*** DATA SHOWN ***

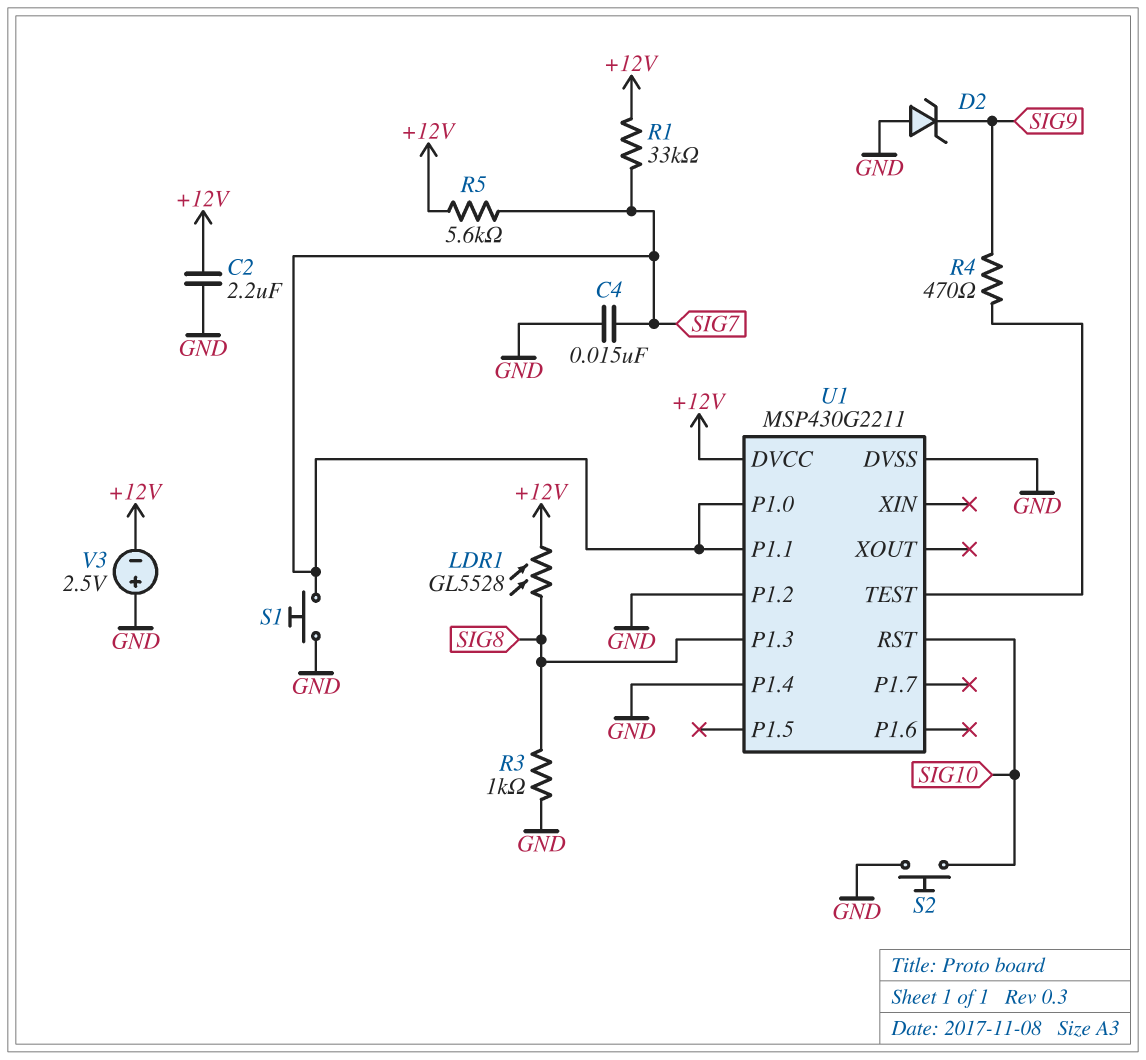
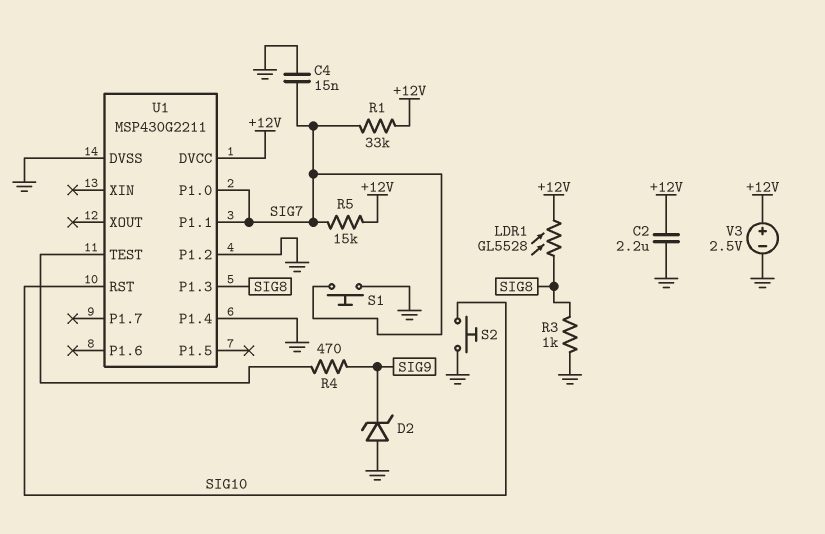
R5: 5.6k (+12V, SIG7) -> 15k (+12V, SIG7)
V3: 2.5V (plus GND, minus +12V) -> 2.5V (plus +12V, minus GND)

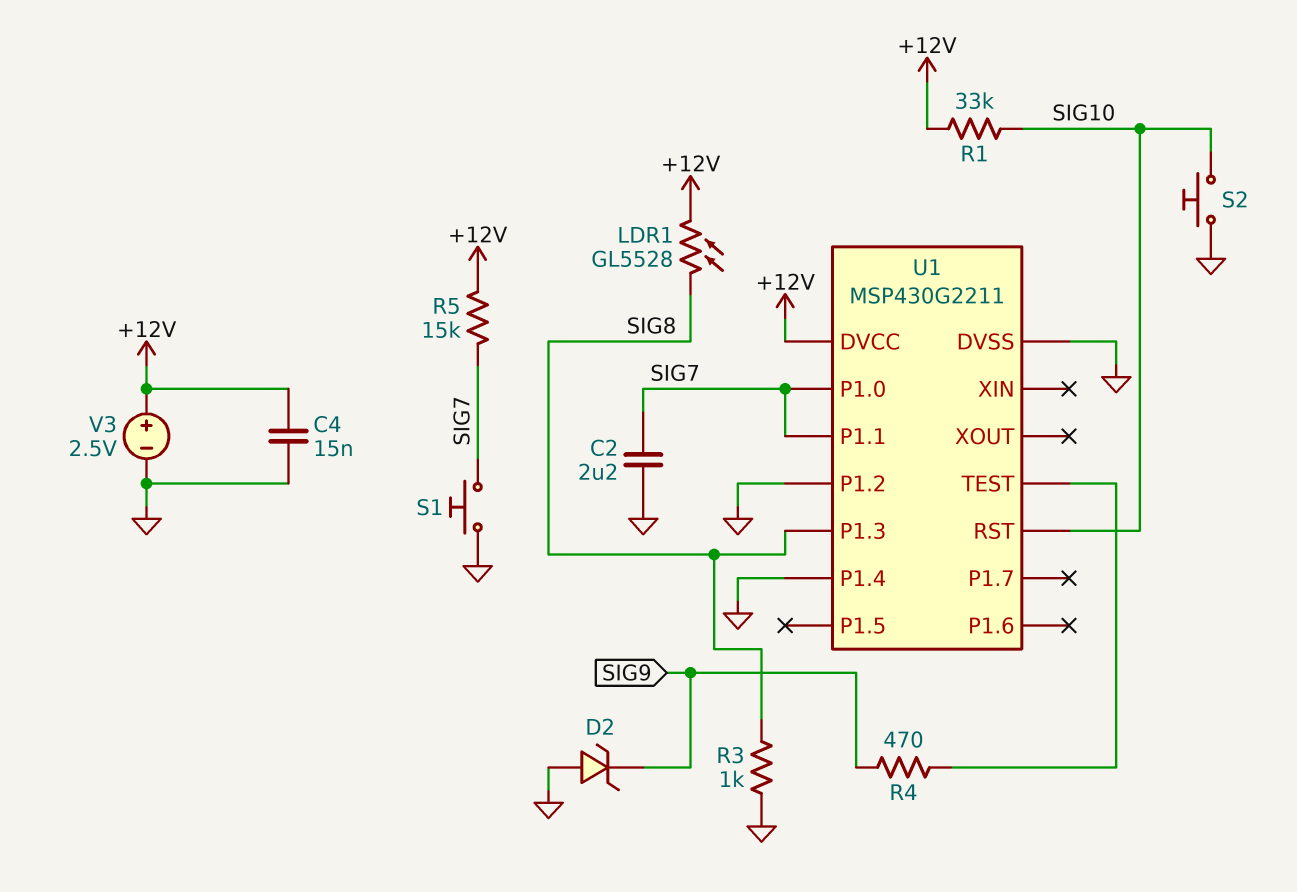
C2: 2.2uF (+12V, GND) -> 2.2uF (GND, SIG7)
C4: 15nF (GND, SIG7) -> 15nF (+12V, GND)
R1: 33k (+12V, SIG7) -> 33k (+12V, SIG10)

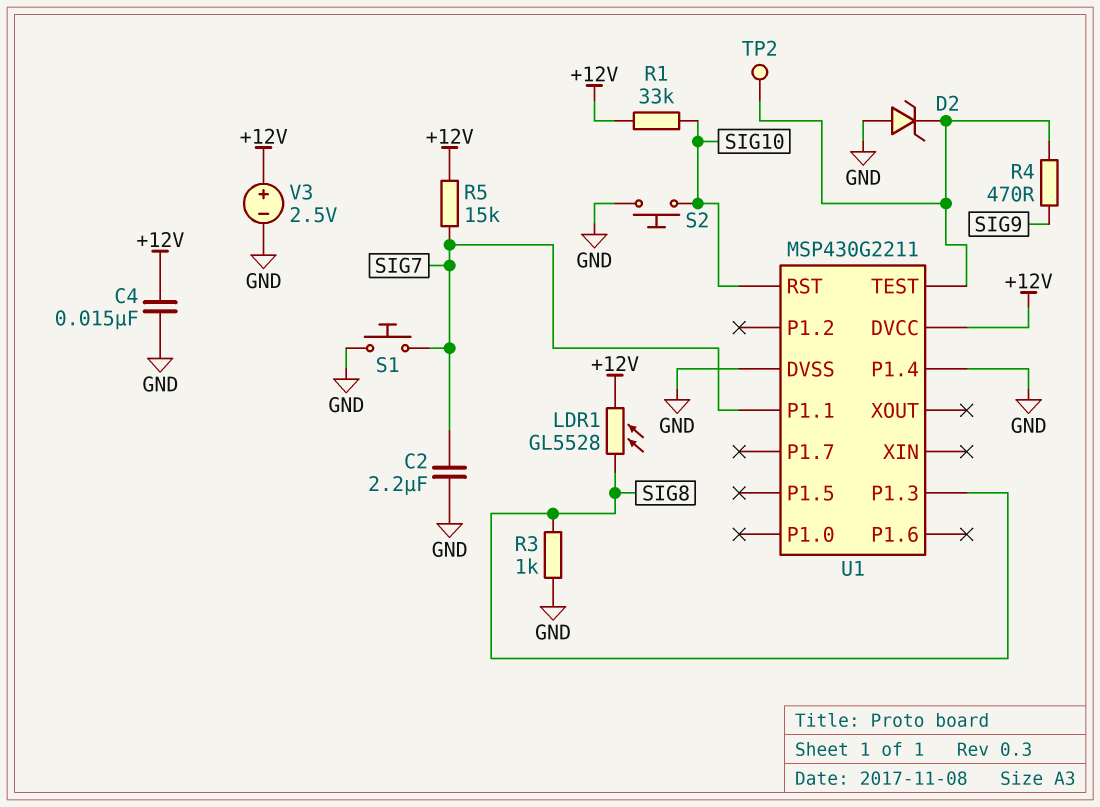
D2: zener (A GND, K SIG9) -> zener (A GND, K U1/TEST)
TP2: none -> test point (U1/TEST)
U1 pin P1.0: SIG7 -> none
U1 pin P1.2: GND -> none

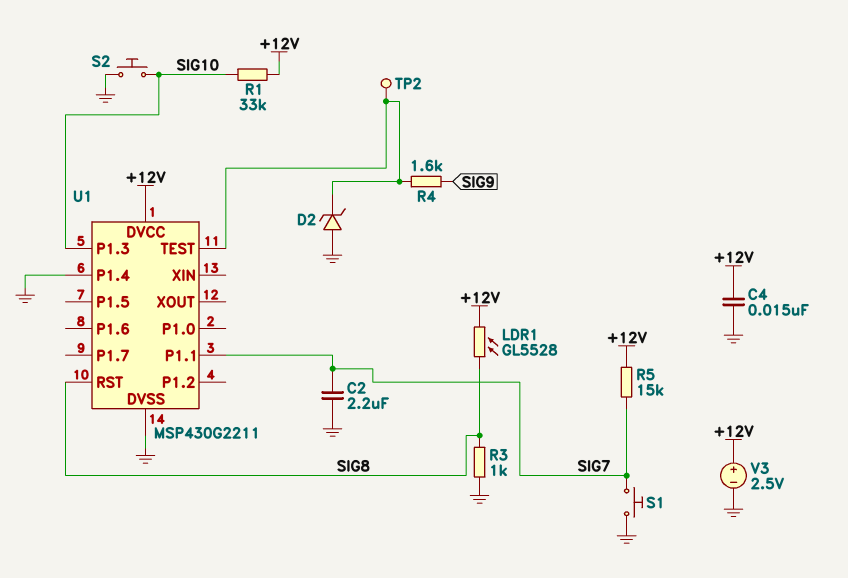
R4: 470 (SIG9, U1/TEST) -> 1.6k (SIG9, U1/TEST)
U1 pin P1.3: SIG8 -> SIG10
U1 pin RST: SIG10 -> SIG8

***

PROMPT: From the first line to the last, repeat the records exactly and skip the pictures.

SOLUTION FOR THIS TASK:
R5: 5.6k (+12V, SIG7) -> 15k (+12V, SIG7)
V3: 2.5V (plus GND, minus +12V) -> 2.5V (plus +12V, minus GND)

C2: 2.2uF (+12V, GND) -> 2.2uF (GND, SIG7)
C4: 15nF (GND, SIG7) -> 15nF (+12V, GND)
R1: 33k (+12V, SIG7) -> 33k (+12V, SIG10)

D2: zener (A GND, K SIG9) -> zener (A GND, K U1/TEST)
TP2: none -> test point (U1/TEST)
U1 pin P1.0: SIG7 -> none
U1 pin P1.2: GND -> none

R4: 470 (SIG9, U1/TEST) -> 1.6k (SIG9, U1/TEST)
U1 pin P1.3: SIG8 -> SIG10
U1 pin RST: SIG10 -> SIG8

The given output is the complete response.